(DATA SECTION begins)

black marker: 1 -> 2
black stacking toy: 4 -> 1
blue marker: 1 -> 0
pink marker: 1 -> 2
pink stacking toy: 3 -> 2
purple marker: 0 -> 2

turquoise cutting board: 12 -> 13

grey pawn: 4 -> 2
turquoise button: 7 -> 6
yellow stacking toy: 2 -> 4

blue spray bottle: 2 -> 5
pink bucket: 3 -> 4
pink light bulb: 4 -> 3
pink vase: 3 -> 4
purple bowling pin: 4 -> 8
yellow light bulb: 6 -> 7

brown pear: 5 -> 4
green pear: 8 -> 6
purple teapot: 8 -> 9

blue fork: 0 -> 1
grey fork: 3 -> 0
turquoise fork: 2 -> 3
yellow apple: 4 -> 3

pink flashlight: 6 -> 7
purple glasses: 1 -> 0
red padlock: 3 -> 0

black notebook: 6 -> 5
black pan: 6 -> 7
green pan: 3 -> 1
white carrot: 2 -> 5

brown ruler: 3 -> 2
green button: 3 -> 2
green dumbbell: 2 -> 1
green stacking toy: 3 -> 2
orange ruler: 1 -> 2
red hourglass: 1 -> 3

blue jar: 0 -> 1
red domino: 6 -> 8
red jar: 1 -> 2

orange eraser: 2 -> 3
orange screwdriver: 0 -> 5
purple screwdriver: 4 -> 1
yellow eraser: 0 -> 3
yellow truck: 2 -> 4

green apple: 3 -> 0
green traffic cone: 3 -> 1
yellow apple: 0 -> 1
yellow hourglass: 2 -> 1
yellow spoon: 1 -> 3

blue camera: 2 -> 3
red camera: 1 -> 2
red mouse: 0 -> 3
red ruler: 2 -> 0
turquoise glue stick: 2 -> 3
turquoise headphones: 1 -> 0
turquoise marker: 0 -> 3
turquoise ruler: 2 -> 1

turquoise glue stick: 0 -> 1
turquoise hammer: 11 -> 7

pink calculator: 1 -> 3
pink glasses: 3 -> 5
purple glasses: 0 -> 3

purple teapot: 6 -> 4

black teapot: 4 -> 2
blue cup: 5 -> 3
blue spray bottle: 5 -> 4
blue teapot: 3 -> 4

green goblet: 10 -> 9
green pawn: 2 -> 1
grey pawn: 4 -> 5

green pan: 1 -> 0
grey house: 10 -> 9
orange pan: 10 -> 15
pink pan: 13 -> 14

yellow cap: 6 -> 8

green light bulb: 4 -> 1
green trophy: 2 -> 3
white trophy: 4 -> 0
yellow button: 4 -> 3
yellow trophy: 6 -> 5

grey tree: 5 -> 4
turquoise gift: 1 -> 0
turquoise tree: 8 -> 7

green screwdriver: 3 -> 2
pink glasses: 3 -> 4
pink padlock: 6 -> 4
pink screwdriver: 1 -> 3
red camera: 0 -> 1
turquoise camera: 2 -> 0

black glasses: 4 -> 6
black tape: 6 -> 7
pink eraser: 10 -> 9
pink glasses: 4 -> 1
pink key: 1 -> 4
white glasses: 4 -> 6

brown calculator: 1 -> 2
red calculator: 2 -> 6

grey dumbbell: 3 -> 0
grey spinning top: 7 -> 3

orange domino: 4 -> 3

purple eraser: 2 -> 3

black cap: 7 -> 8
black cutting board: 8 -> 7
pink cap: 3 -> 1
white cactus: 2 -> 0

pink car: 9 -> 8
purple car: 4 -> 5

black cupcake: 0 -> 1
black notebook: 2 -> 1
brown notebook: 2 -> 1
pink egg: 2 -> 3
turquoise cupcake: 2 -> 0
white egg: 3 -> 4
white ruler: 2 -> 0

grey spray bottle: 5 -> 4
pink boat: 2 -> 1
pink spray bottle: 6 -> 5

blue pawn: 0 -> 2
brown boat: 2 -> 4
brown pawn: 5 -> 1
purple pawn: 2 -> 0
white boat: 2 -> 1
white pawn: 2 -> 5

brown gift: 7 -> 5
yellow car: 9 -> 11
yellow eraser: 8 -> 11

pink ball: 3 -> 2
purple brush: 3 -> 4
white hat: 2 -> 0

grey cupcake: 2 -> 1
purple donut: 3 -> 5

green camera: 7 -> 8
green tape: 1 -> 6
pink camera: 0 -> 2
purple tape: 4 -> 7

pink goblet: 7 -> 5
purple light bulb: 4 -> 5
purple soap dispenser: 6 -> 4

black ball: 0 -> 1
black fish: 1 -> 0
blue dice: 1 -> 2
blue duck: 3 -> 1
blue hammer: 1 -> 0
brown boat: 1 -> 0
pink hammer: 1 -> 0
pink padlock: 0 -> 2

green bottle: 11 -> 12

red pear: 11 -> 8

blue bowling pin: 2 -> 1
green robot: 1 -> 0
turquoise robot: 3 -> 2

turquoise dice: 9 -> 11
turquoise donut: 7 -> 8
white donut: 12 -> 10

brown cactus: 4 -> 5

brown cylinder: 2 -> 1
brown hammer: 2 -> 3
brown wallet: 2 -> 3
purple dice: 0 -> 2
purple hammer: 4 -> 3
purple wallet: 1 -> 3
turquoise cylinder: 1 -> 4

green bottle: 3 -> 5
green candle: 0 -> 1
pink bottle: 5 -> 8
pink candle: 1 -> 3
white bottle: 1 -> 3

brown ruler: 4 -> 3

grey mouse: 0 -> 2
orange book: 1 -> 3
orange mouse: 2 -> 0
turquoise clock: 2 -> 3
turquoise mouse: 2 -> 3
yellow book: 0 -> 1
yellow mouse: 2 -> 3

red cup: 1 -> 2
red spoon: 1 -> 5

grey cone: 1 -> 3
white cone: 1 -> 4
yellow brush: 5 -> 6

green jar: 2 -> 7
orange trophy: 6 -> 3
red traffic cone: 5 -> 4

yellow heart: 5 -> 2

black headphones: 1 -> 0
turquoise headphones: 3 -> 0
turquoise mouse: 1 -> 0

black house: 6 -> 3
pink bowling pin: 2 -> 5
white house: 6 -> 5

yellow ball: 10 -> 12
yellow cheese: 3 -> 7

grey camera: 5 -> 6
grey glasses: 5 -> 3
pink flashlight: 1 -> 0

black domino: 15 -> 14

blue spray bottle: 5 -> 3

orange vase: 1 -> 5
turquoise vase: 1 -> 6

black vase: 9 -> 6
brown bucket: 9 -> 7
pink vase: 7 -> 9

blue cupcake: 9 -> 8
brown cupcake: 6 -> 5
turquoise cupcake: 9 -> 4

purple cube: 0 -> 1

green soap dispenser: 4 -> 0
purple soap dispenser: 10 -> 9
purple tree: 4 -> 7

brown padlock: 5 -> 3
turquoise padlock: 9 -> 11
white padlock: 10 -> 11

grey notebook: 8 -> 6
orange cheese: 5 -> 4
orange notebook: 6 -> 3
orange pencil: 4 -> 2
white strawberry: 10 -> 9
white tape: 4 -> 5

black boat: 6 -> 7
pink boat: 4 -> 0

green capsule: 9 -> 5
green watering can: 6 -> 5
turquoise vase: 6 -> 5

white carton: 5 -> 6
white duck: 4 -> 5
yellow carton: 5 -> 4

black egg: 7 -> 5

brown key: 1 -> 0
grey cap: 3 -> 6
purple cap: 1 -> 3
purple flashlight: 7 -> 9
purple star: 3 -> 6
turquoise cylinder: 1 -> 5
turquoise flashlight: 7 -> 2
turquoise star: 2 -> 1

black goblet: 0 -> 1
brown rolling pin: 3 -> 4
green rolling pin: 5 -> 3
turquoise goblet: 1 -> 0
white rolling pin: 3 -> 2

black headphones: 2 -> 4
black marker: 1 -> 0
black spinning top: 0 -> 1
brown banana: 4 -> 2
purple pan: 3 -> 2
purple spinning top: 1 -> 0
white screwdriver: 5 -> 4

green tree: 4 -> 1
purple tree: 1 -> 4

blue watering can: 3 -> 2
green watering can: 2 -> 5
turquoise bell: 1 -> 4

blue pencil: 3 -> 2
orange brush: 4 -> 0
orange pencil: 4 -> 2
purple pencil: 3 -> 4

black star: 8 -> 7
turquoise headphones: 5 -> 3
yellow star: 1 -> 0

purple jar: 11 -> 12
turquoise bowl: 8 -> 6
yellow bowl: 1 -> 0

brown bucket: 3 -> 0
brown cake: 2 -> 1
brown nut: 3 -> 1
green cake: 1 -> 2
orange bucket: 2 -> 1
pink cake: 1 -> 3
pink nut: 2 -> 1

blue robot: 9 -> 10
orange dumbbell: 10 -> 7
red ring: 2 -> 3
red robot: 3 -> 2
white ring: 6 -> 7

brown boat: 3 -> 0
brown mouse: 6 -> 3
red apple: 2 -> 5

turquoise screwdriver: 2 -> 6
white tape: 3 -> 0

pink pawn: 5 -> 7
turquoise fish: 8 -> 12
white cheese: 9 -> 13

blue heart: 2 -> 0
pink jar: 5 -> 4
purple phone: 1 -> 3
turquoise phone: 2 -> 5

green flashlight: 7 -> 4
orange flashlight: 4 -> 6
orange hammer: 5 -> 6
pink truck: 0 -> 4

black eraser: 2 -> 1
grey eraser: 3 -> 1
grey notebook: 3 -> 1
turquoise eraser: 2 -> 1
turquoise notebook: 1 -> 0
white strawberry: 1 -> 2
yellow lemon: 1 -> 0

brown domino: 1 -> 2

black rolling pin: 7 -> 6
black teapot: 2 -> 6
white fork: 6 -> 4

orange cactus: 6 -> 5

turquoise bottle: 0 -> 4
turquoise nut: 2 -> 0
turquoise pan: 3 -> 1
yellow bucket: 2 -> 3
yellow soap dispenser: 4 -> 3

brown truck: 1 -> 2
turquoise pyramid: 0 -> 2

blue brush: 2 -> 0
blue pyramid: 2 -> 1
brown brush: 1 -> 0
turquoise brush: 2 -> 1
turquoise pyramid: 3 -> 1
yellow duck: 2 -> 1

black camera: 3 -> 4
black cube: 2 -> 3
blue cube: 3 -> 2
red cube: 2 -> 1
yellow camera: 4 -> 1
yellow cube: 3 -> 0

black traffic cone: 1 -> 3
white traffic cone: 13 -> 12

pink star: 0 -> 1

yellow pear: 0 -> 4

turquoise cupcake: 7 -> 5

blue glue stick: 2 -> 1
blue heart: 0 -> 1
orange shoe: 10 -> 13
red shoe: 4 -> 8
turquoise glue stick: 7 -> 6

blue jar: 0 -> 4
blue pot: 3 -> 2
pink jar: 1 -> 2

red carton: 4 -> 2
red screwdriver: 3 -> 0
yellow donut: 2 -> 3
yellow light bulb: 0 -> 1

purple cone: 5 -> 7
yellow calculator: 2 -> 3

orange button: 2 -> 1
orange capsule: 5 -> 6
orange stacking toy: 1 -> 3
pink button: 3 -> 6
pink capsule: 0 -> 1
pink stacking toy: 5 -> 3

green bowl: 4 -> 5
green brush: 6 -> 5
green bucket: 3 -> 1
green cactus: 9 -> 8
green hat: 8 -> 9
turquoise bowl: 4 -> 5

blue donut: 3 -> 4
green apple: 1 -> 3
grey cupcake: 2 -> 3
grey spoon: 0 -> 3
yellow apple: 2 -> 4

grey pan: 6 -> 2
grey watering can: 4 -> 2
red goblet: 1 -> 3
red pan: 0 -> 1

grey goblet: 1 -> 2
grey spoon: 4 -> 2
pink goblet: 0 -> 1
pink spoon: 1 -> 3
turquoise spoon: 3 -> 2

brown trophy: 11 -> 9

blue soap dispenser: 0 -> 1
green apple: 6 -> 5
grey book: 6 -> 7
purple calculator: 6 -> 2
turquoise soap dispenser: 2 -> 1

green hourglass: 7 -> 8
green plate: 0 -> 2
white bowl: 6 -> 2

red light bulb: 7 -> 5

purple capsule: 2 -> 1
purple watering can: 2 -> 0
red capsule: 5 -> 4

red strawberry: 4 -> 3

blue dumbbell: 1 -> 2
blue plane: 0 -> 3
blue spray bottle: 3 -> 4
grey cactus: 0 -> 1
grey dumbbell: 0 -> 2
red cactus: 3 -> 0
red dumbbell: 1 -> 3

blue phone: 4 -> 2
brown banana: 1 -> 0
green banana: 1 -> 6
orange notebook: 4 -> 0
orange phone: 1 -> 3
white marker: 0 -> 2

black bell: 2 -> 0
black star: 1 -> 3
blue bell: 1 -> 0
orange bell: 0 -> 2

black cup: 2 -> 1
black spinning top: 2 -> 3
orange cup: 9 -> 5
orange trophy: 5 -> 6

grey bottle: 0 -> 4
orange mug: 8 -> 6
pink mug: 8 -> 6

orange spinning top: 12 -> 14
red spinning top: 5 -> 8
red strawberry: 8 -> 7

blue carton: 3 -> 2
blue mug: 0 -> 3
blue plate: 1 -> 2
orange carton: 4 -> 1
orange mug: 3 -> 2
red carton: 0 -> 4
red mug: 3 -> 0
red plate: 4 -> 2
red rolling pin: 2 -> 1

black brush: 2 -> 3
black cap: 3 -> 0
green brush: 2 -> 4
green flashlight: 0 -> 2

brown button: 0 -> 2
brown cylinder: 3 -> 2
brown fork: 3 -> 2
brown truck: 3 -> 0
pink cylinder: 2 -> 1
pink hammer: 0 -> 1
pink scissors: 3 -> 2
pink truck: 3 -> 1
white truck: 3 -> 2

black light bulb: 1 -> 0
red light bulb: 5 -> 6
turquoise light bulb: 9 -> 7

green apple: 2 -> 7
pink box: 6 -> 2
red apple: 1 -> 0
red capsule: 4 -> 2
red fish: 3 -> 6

(DATA SECTION ends)

__TASK TO CARRY OUT__: Repeat exactly, please, each line from the beginning of the data through the line with "pink vase: 3 -> 4" in it, and only those lines.

__ANSWER TO THIS EXERCISE__:
black marker: 1 -> 2
black stacking toy: 4 -> 1
blue marker: 1 -> 0
pink marker: 1 -> 2
pink stacking toy: 3 -> 2
purple marker: 0 -> 2

turquoise cutting board: 12 -> 13

grey pawn: 4 -> 2
turquoise button: 7 -> 6
yellow stacking toy: 2 -> 4

blue spray bottle: 2 -> 5
pink bucket: 3 -> 4
pink light bulb: 4 -> 3
pink vase: 3 -> 4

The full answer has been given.